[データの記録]
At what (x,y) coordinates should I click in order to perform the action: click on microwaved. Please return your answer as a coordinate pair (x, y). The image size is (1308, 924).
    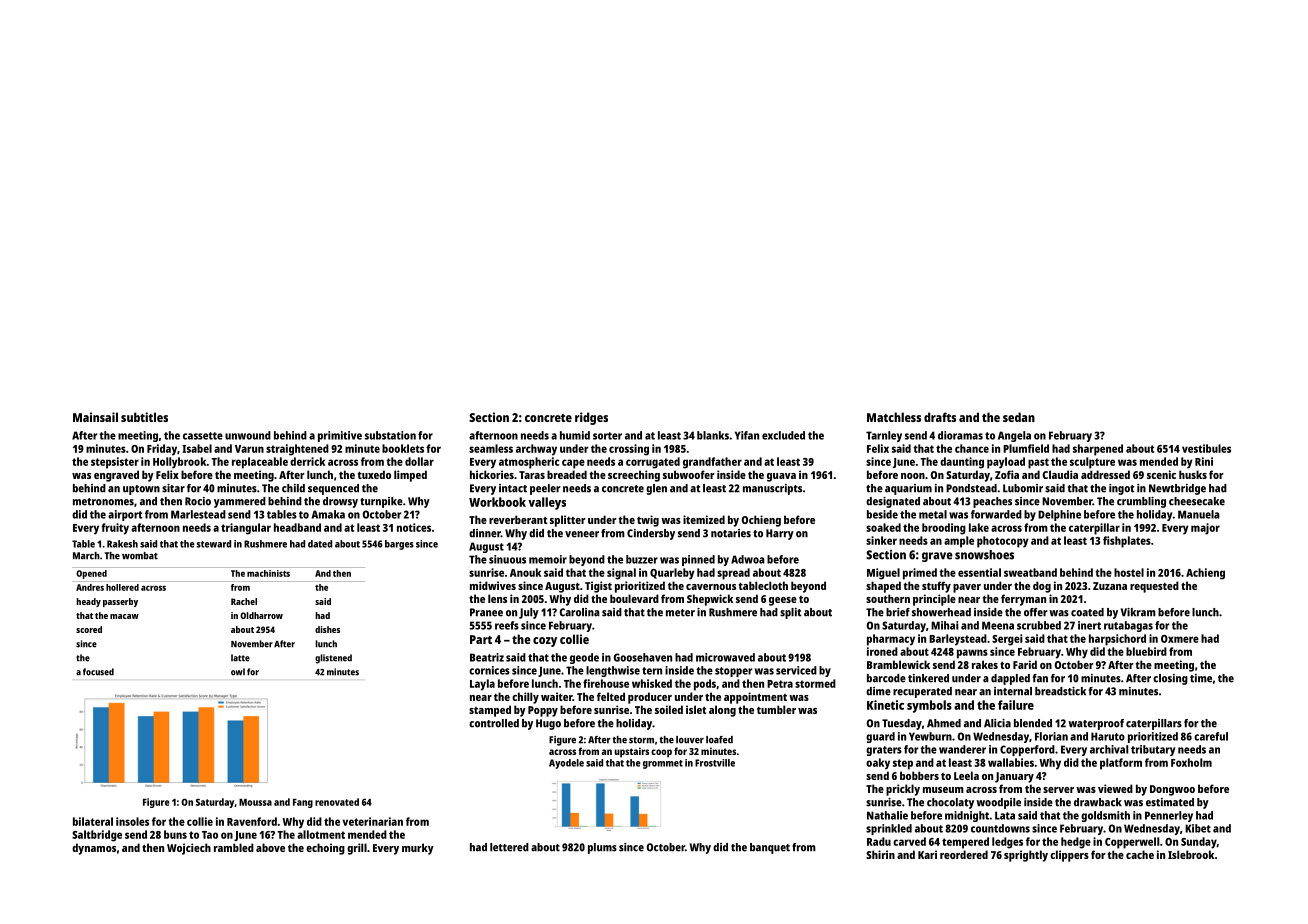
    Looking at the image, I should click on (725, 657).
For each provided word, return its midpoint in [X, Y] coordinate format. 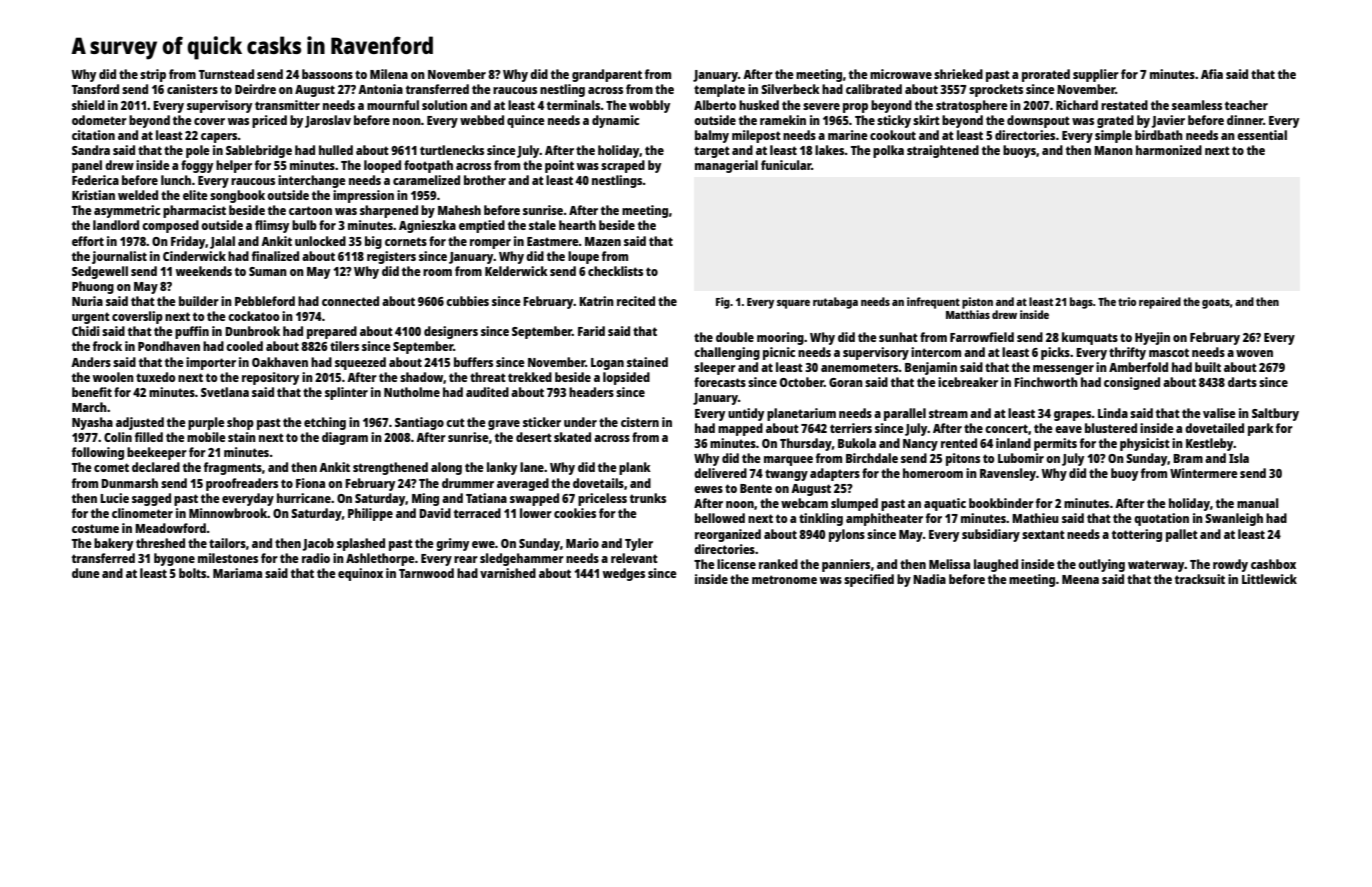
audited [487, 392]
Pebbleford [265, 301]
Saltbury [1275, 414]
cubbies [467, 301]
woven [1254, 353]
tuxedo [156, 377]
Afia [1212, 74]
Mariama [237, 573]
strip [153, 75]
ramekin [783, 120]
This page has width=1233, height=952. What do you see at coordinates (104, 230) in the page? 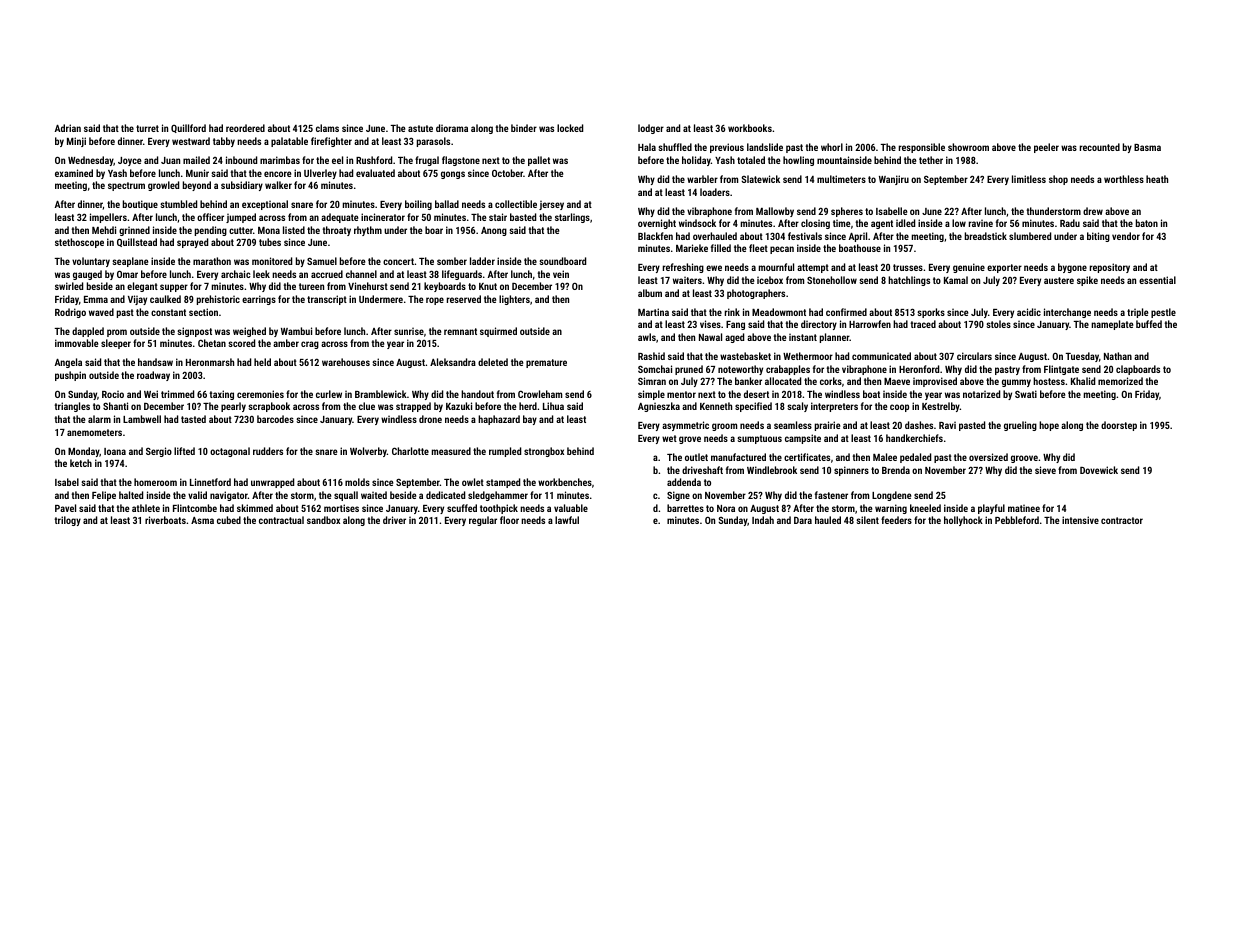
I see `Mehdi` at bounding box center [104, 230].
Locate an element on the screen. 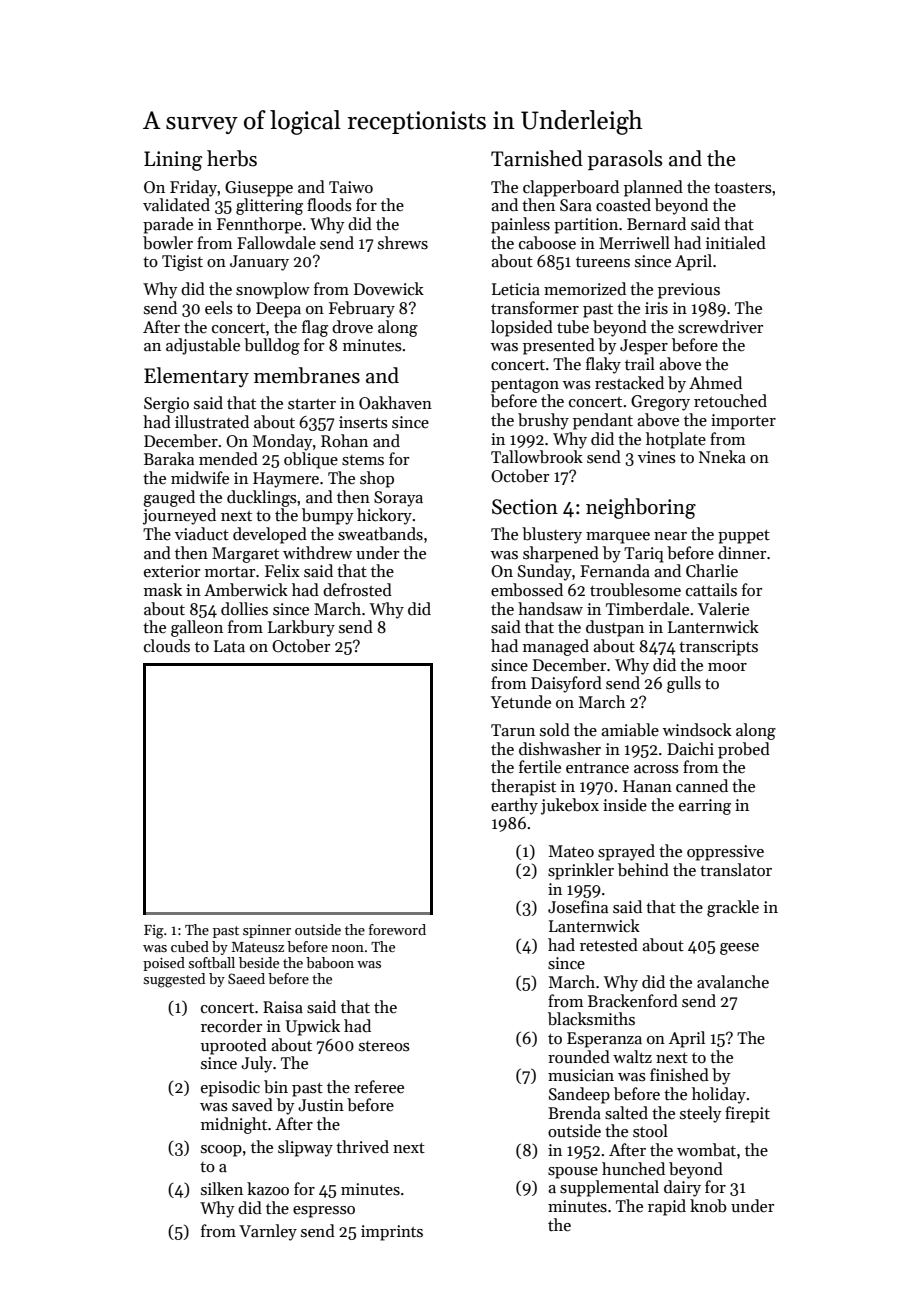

作業の指示 -
上の記録をすべて、空行を除いて一行ずつ番号付きのリストに書き直してください。画像は答えに入れないでください。

作業の答え -
1. At what (x,y) coordinates should I click in order to perform the action: click on microwaved. Please return your answer as a coordinate pair (x, y). The image size is (1308, 924).
2.     Looking at the image, I should click on (725, 657).
3. For each provided word, return its midpoint in [X, Y] coordinate format. 
4. audited [487, 392]
5. Pebbleford [265, 301]
6. Saltbury [1275, 414]
7. cubbies [467, 301]
8. woven [1254, 353]
9. tuxedo [156, 377]
10. Afia [1212, 74]
11. Mariama [237, 573]
12. strip [153, 75]
13. ramekin [783, 120]
14. This page has width=1233, height=952. What do you see at coordinates (104, 230) in the page? 
15. I see `Mehdi` at bounding box center [104, 230].
16. Locate an element on the screen. 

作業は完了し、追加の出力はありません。